Only one span belongs in the answer: the line holding "(280, 552) = (331, 255): purple vase -> none" through the last line of the entries below, retyped exactly.
***** DATASET EXCERPTS
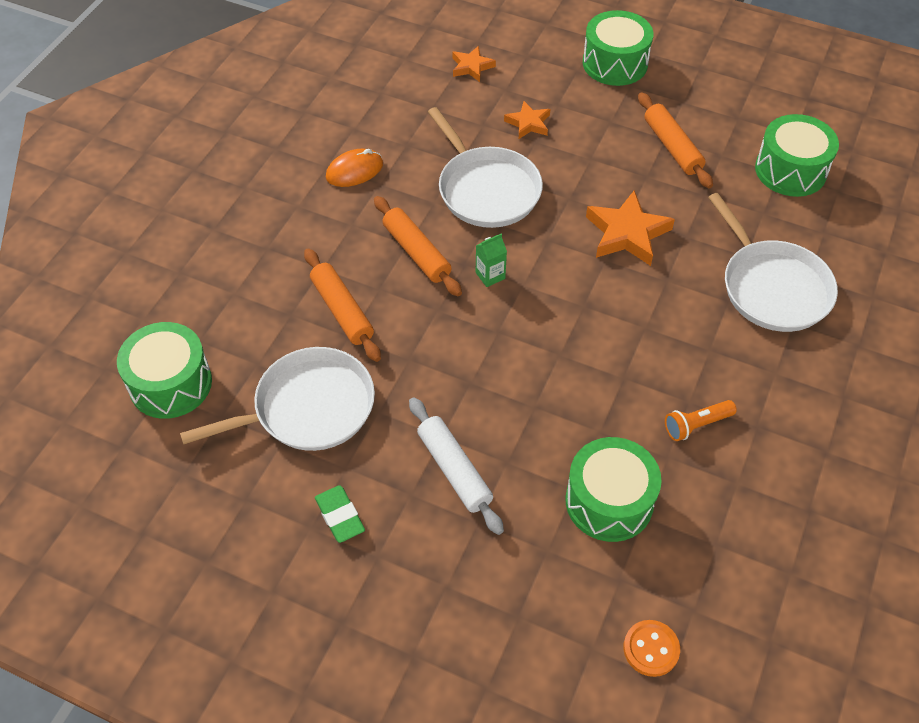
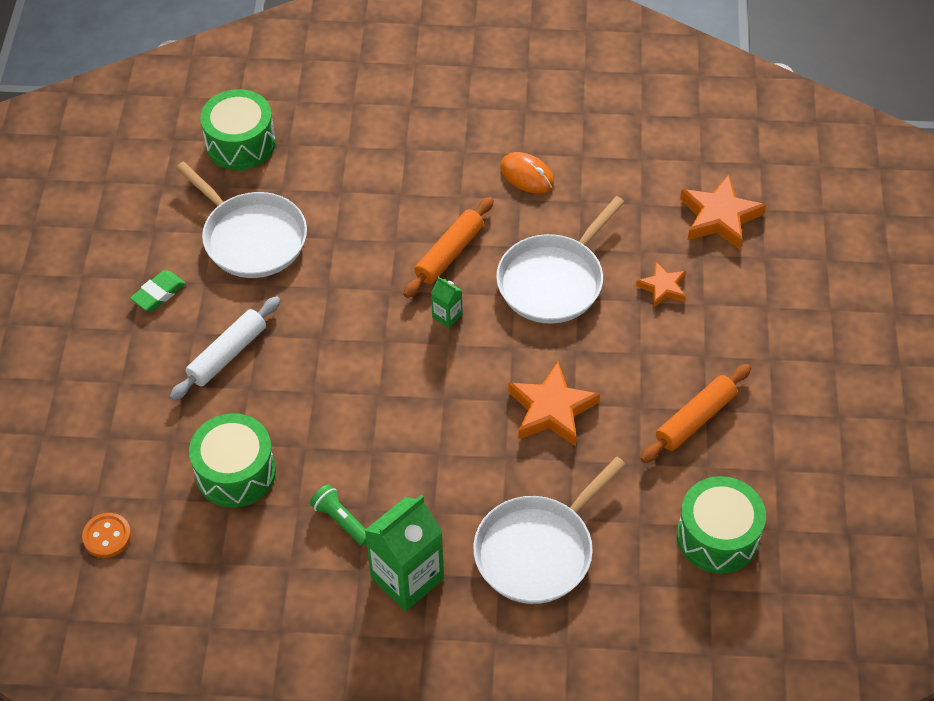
camera: 70 degrees right, 0 degrees up
(342, 310) = (360, 224): orange rolling pin -> none
(471, 67) = (719, 217): orange star -> orange star, size x1.71
(615, 63) = (798, 336): green drum -> none
(696, 425) = (341, 520): orange flashlight -> green flashlight
(776, 390) = (407, 578): none -> green carton

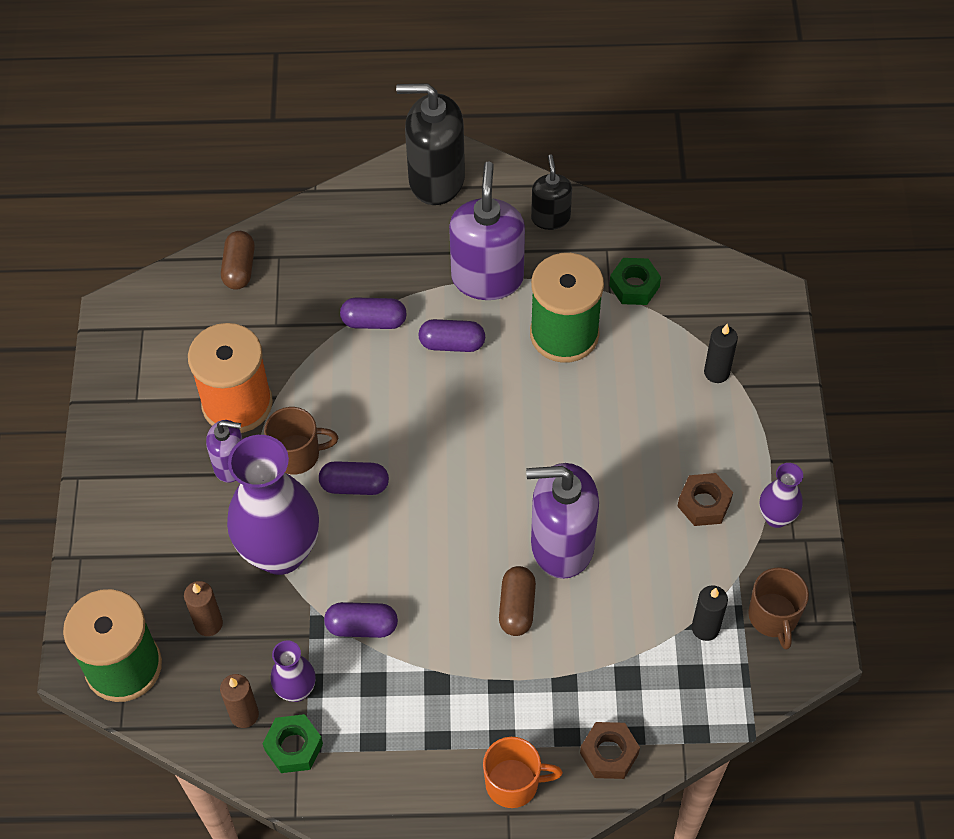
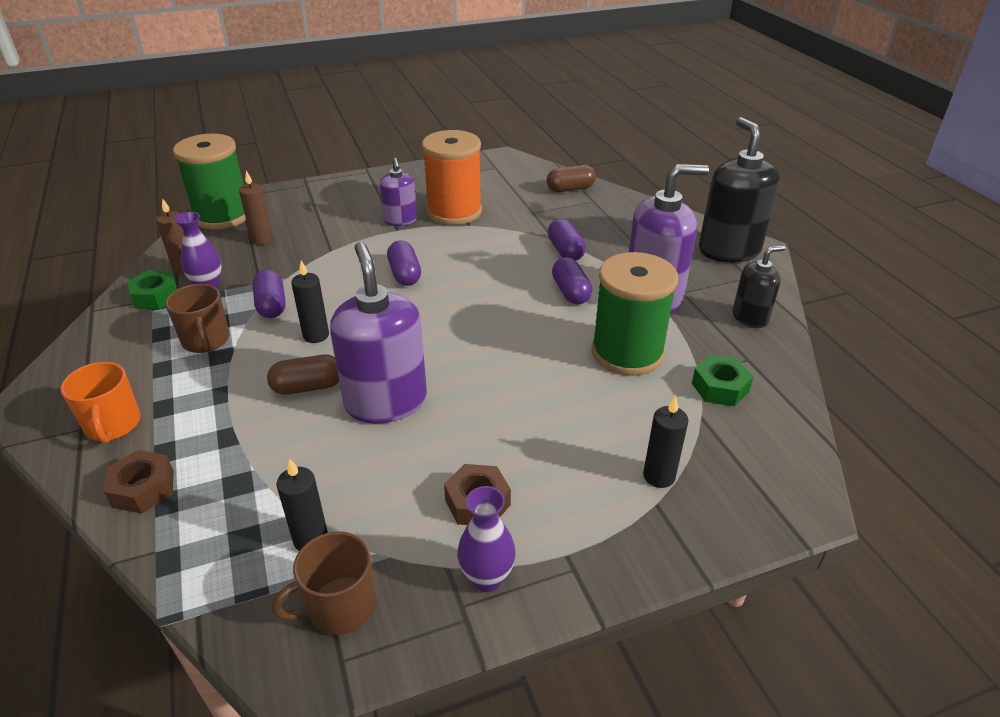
camera: 70 degrees right, 20 degrees down
(280, 552) = (331, 255): purple vase -> none
(297, 454) = (422, 244): brown mug -> brown mug (206, 341)
(436, 589) = (316, 335): none -> black candle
**********
→ **RESULT FOR THIS TASK**:
(280, 552) = (331, 255): purple vase -> none
(297, 454) = (422, 244): brown mug -> brown mug (206, 341)
(436, 589) = (316, 335): none -> black candle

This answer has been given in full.